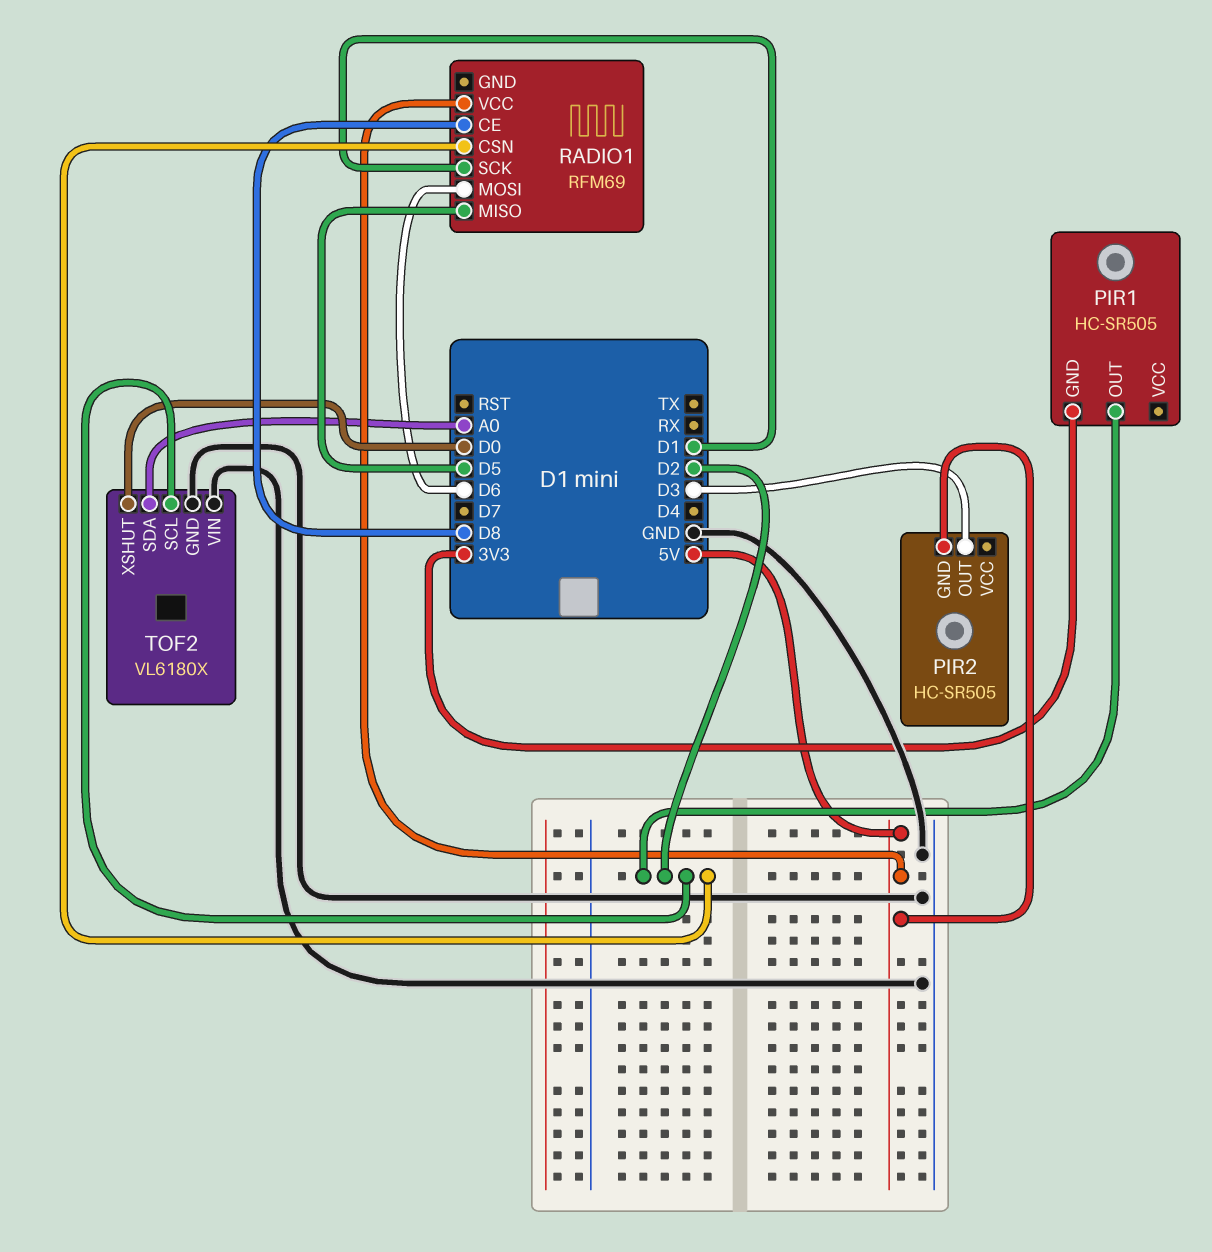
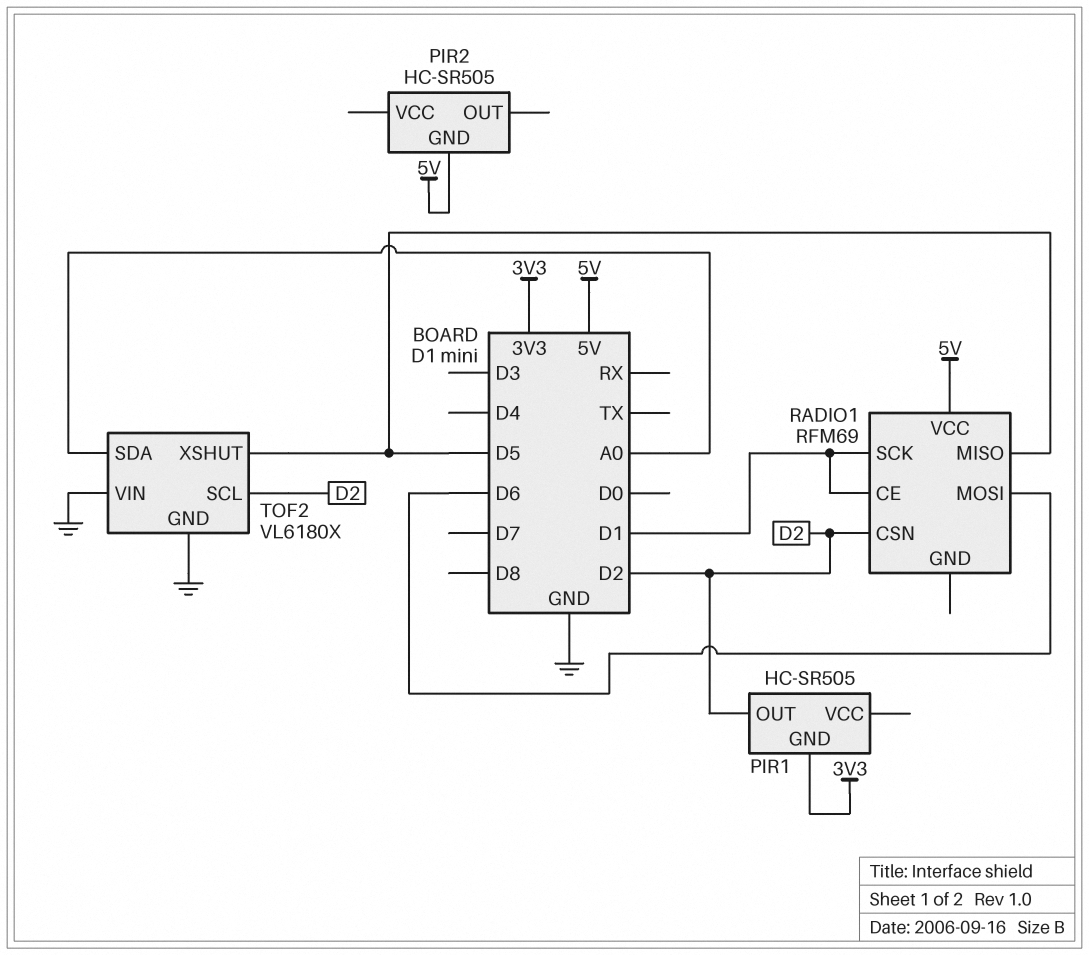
PIR2 pin OUT: D3 -> none
RADIO1 pin CE: D8 -> D1
TOF2 pin XSHUT: D0 -> D5

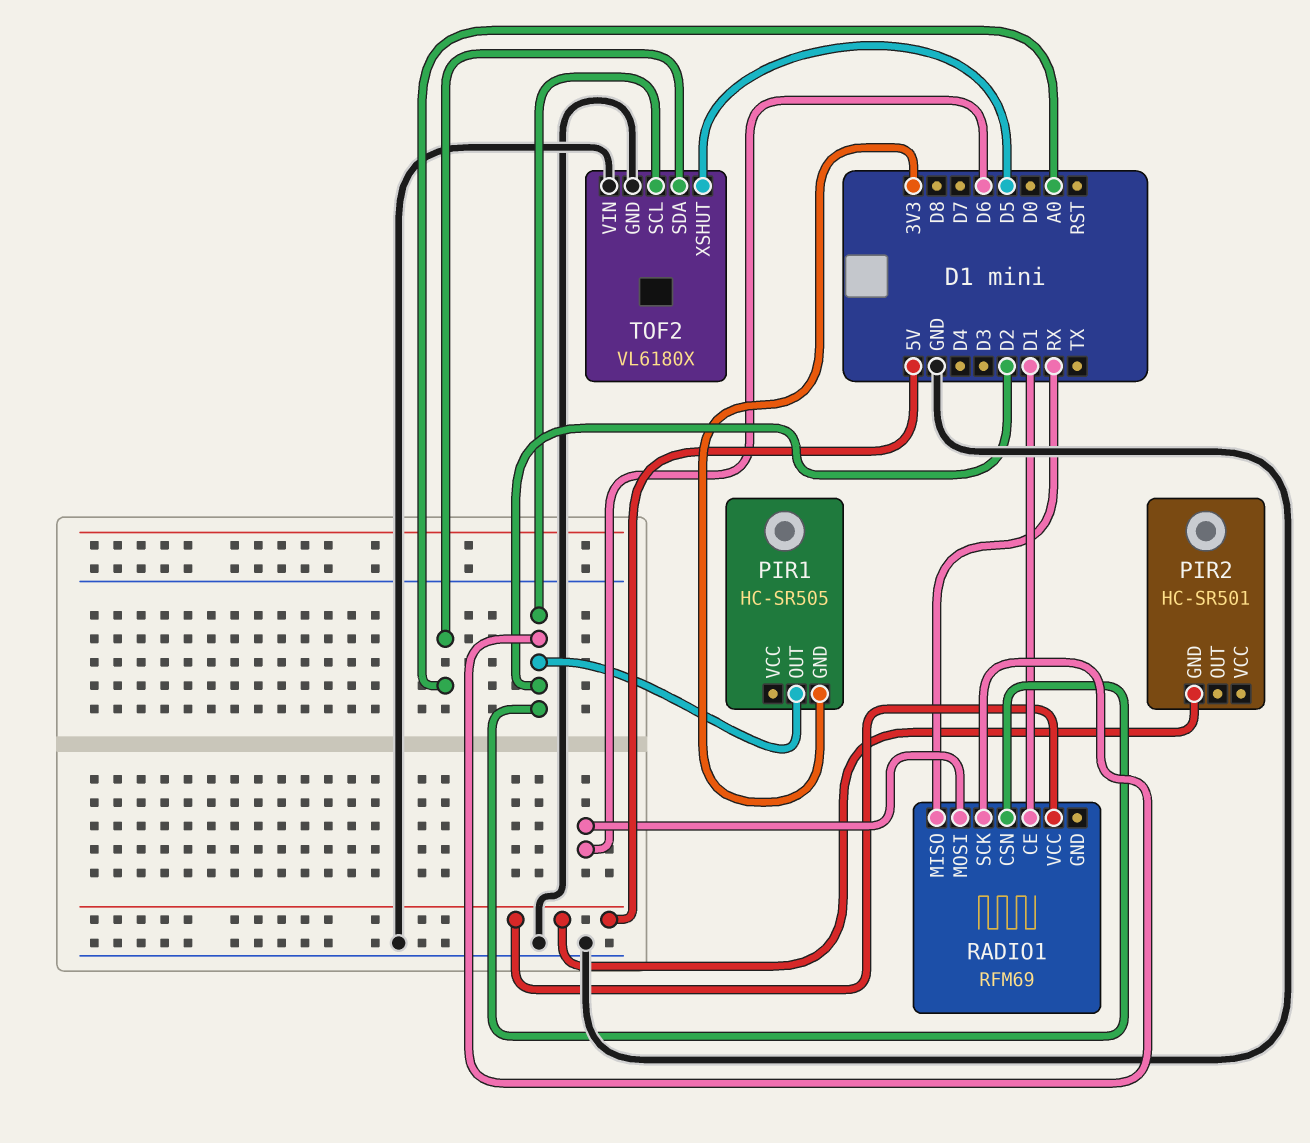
PIR2: HC-SR505 -> HC-SR501
RADIO1 pin MISO: D5 -> RX
RADIO1 pin SCK: D1 -> D2

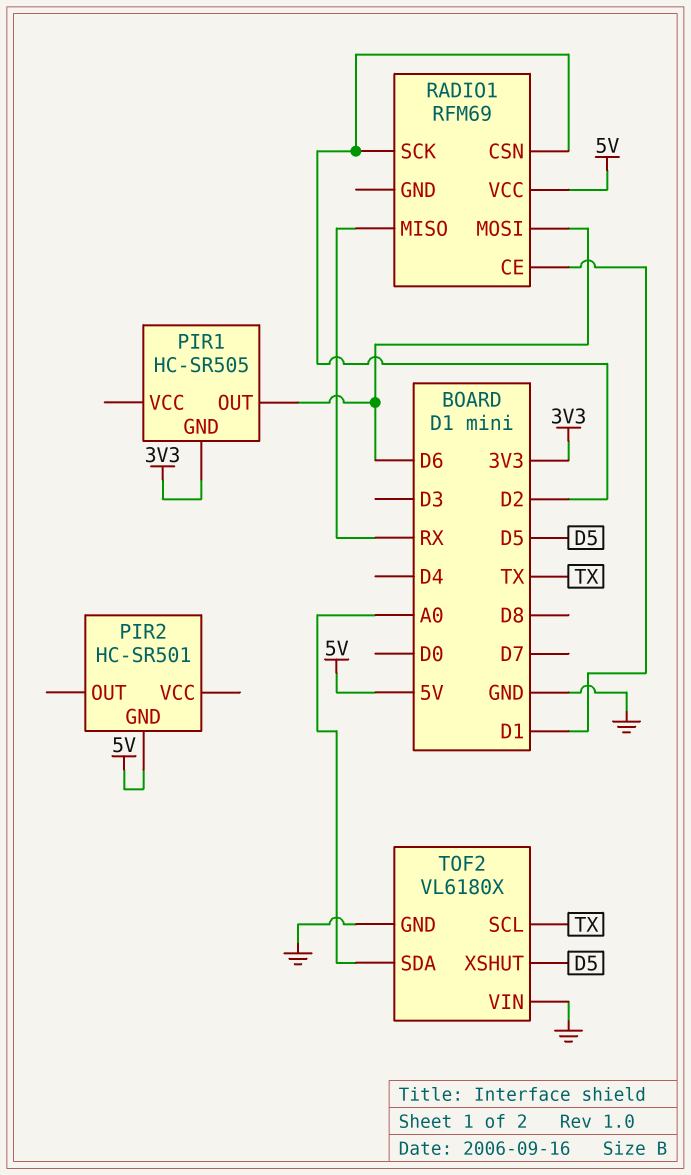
PIR1 pin OUT: D2 -> D6
TOF2 pin SCL: D2 -> TX

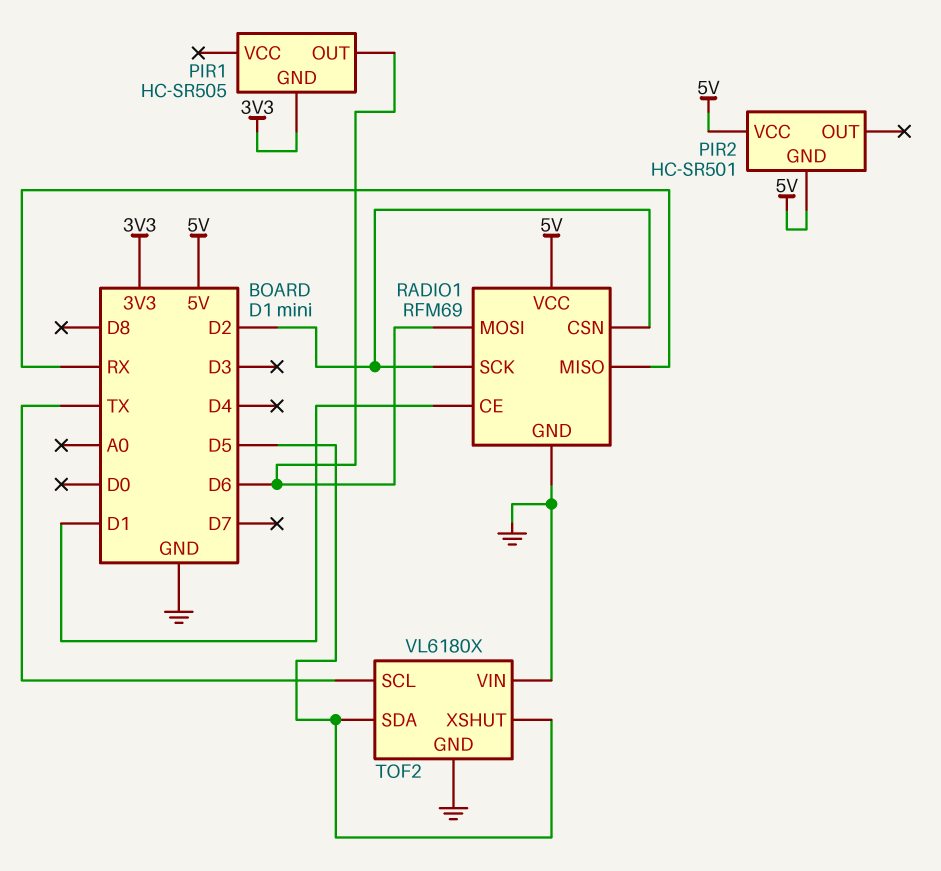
PIR2 pin VCC: none -> 5V
RADIO1 pin GND: none -> GND
TOF2 pin SDA: A0 -> D5

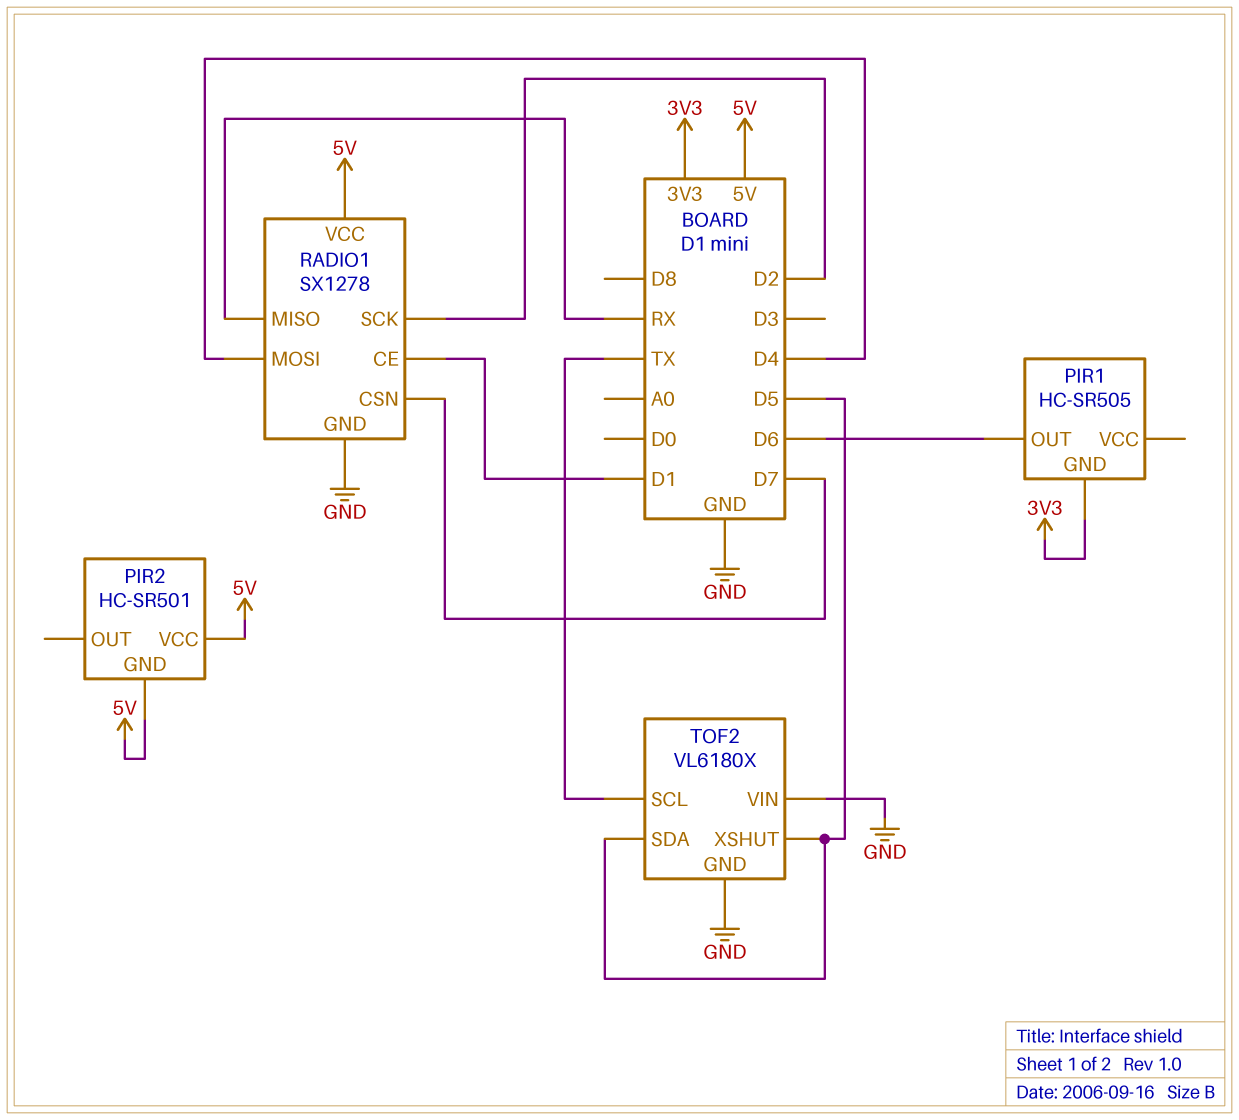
RADIO1: RFM69 -> SX1278
RADIO1 pin CSN: D2 -> D7
RADIO1 pin MOSI: D6 -> D4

###

● **Task to complete**:
Copy out, exactly and without pictures, each line from the one containing "TOF2 pin SCL: D2 -> TX" through the final line of the entries, both ends included.

● **Answer for this exercise**:
TOF2 pin SCL: D2 -> TX

PIR2 pin VCC: none -> 5V
RADIO1 pin GND: none -> GND
TOF2 pin SDA: A0 -> D5

RADIO1: RFM69 -> SX1278
RADIO1 pin CSN: D2 -> D7
RADIO1 pin MOSI: D6 -> D4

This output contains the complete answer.